─── Source data

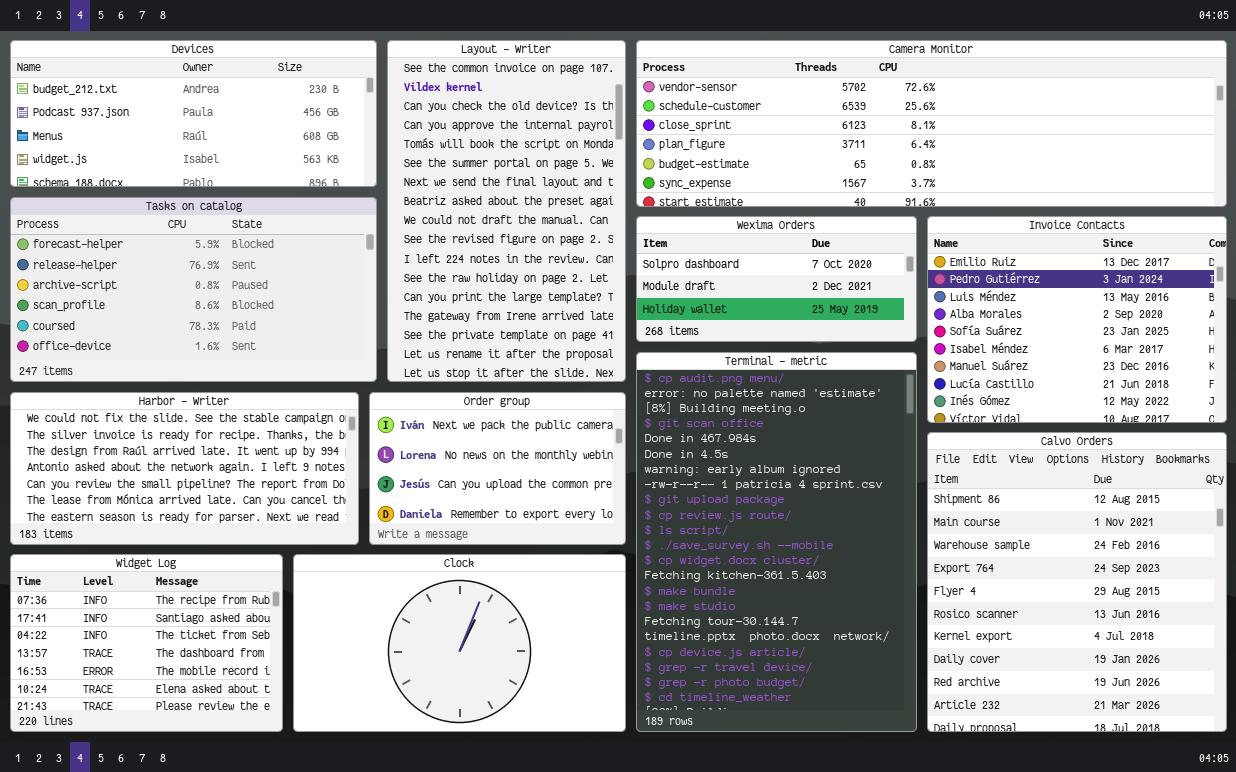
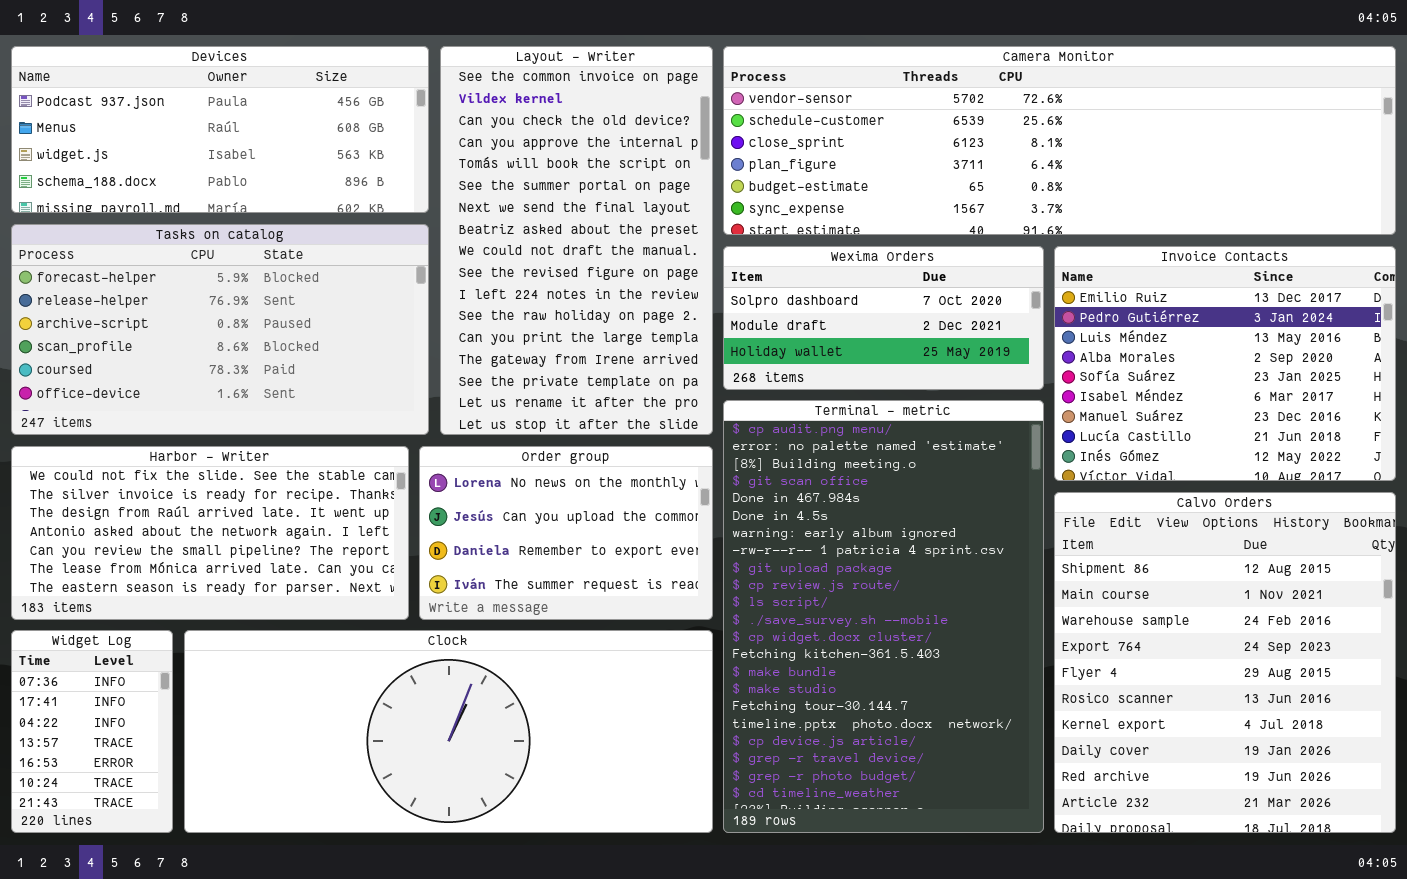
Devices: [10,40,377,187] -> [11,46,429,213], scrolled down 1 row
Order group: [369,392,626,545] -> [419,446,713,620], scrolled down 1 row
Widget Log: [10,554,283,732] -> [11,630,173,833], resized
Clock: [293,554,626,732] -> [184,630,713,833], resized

──────
─── Source data

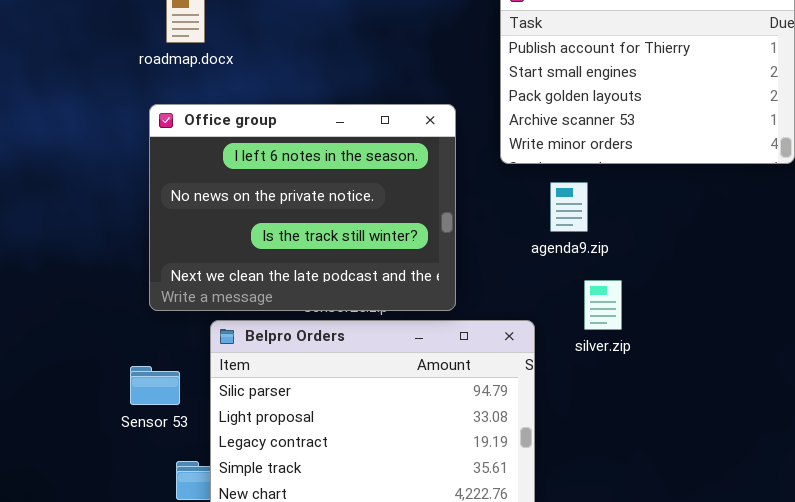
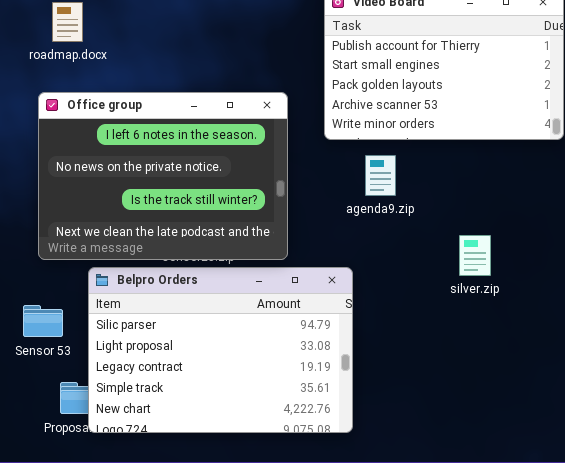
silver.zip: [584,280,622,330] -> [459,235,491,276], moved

──────
─── Source data

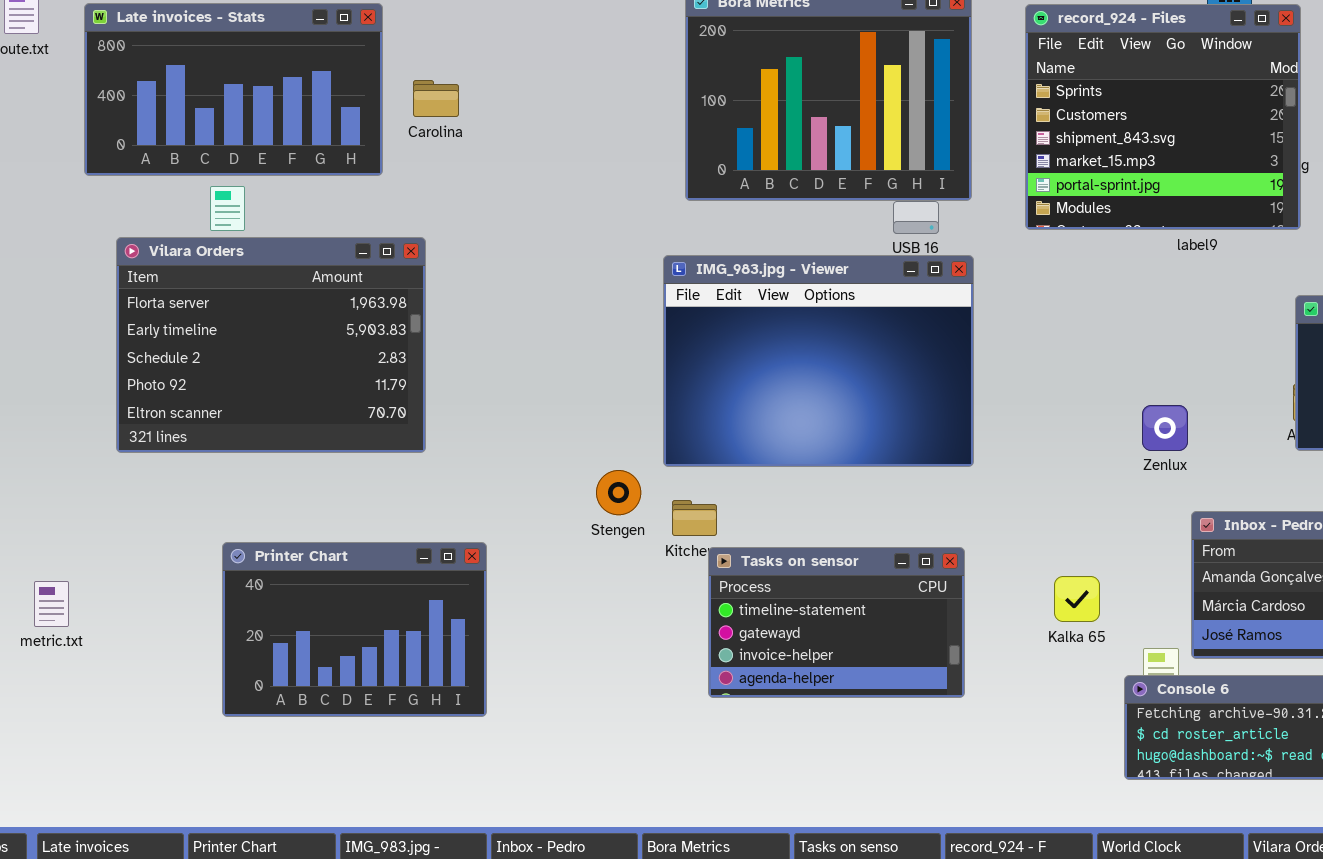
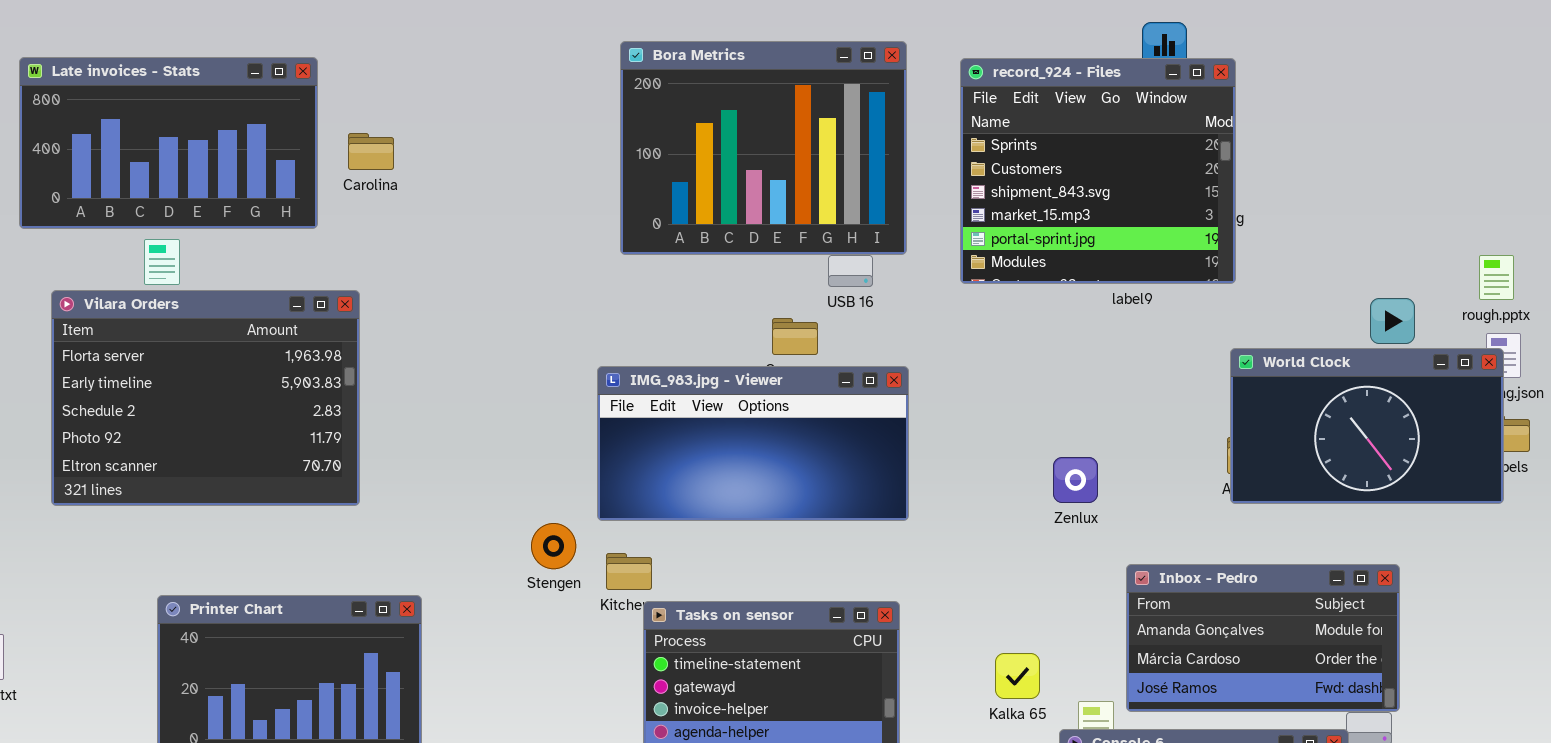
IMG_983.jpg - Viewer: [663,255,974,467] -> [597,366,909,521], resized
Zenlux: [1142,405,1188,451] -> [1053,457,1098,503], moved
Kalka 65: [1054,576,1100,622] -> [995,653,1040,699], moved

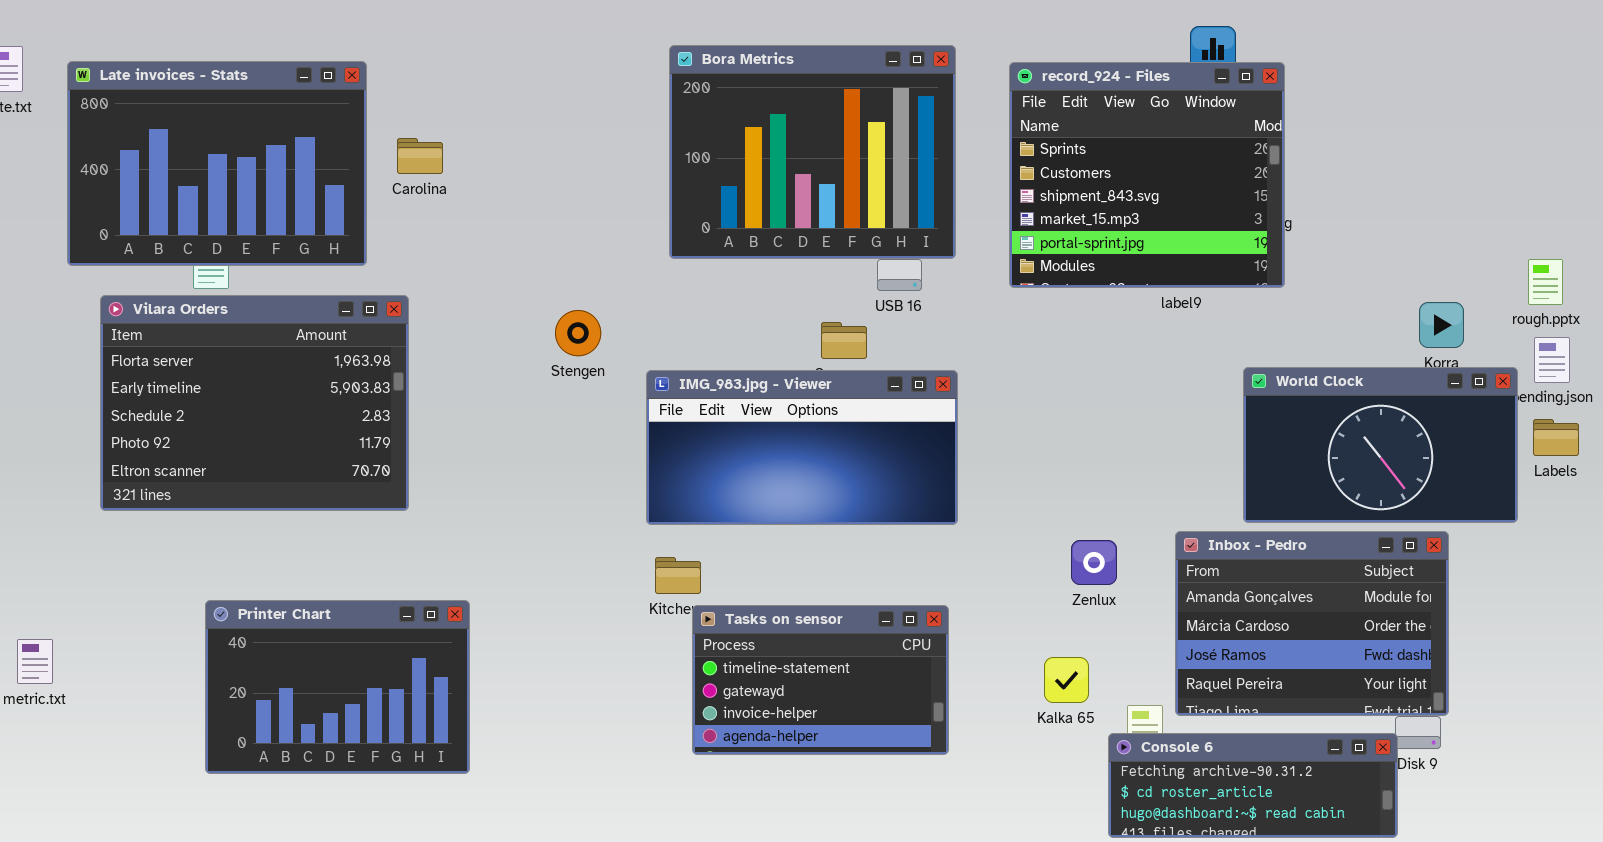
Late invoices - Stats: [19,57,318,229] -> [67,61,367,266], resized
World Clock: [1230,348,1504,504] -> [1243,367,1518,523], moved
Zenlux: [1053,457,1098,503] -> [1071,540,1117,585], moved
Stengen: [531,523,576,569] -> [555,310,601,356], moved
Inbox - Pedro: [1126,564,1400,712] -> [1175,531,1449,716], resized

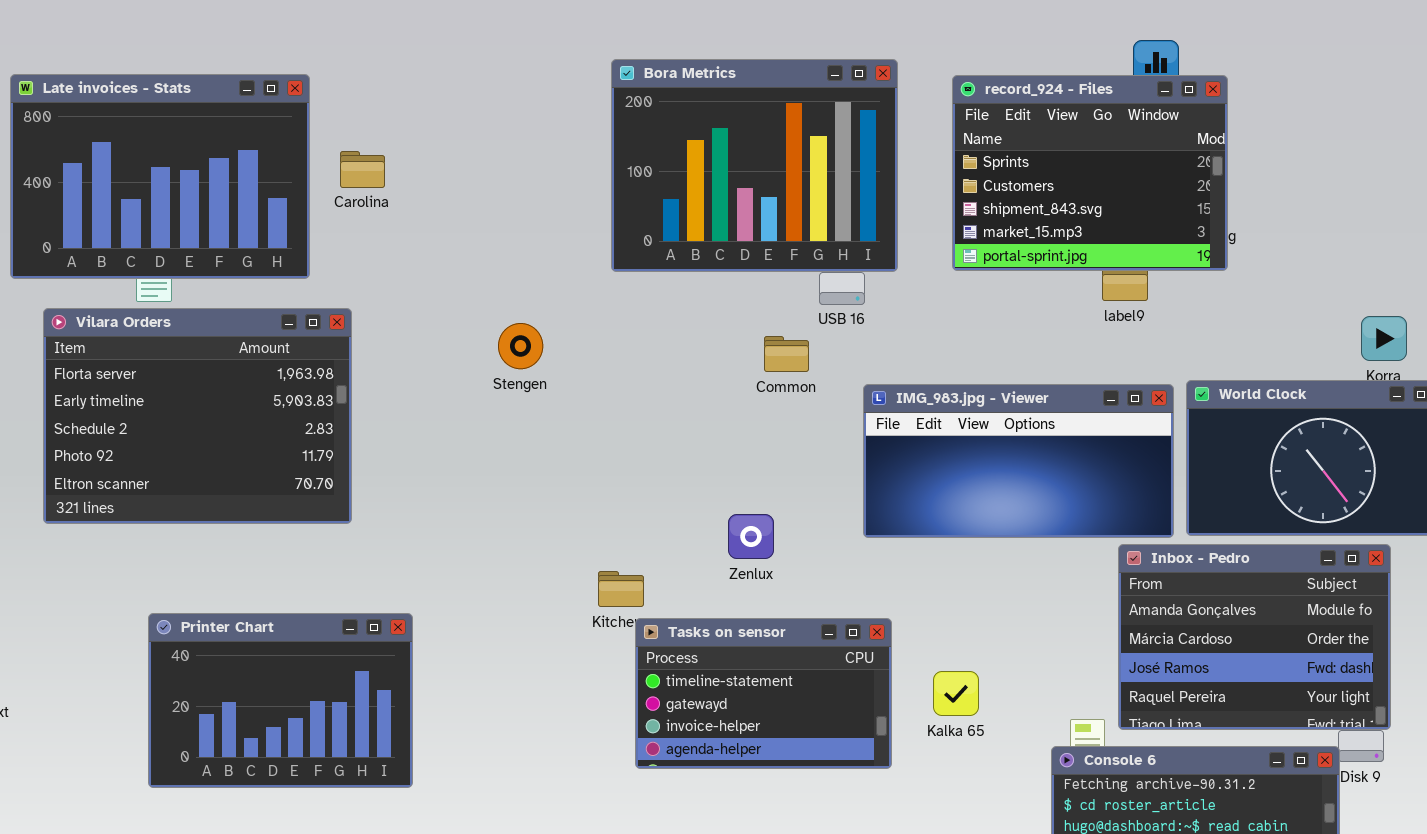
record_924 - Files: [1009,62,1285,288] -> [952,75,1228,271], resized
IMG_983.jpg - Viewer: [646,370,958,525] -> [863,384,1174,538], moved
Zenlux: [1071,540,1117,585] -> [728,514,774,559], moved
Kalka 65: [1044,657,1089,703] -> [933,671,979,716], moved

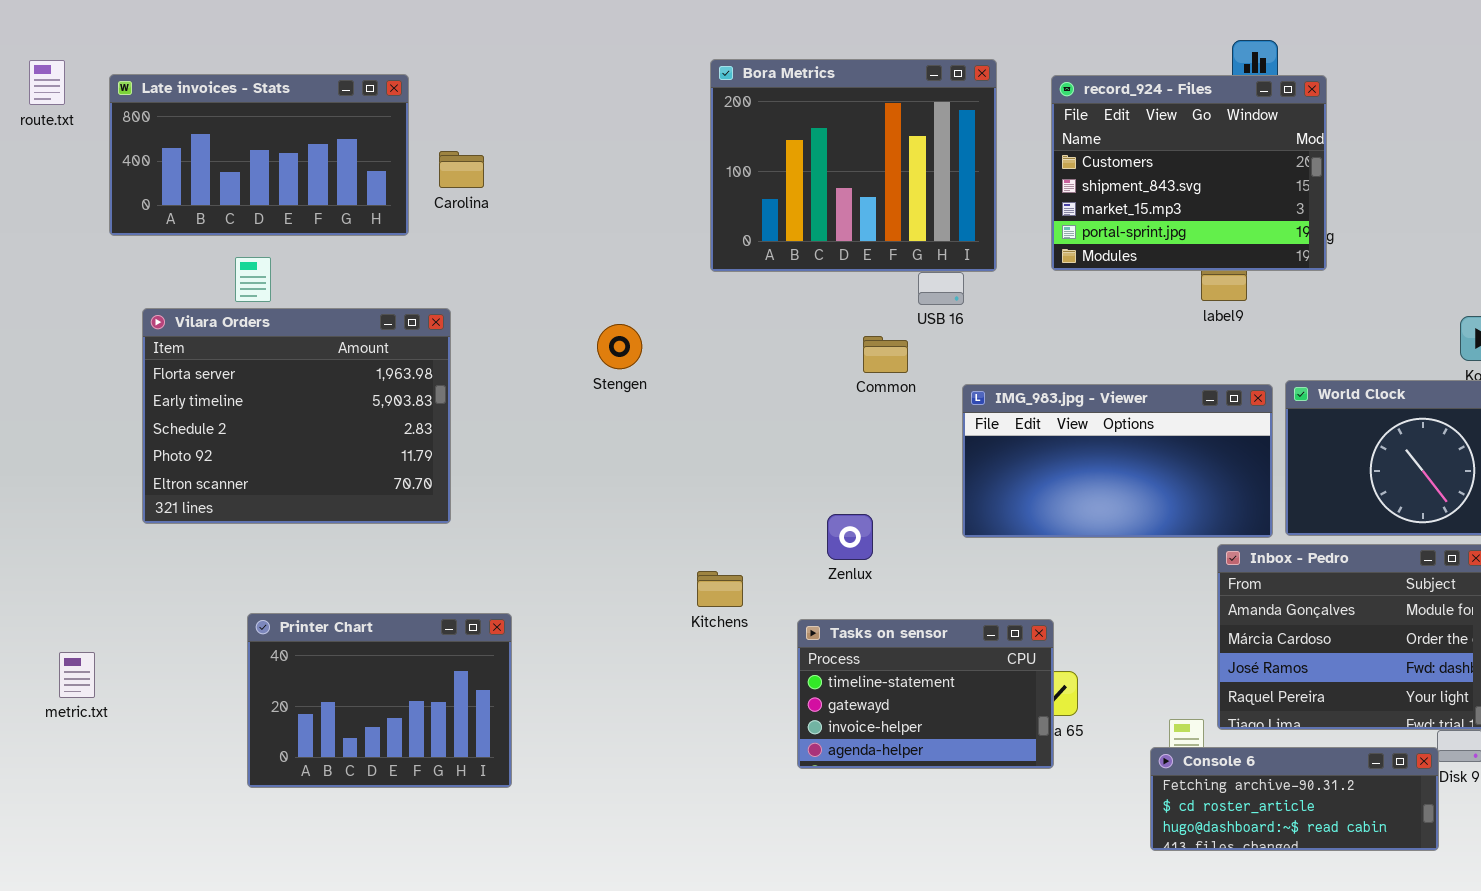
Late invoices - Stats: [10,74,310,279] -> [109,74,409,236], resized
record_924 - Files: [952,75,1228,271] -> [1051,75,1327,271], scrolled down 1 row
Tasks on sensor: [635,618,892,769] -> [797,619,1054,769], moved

──────

Going back to the data above, write out everything from the line with "Zenlux: [1071,540,1117,585] ->" down to the line with "Tasks on sensor: [635,618,892,769]", both included, leaving every picture out.

Zenlux: [1071,540,1117,585] -> [728,514,774,559], moved
Kalka 65: [1044,657,1089,703] -> [933,671,979,716], moved

Late invoices - Stats: [10,74,310,279] -> [109,74,409,236], resized
record_924 - Files: [952,75,1228,271] -> [1051,75,1327,271], scrolled down 1 row
Tasks on sensor: [635,618,892,769] -> [797,619,1054,769], moved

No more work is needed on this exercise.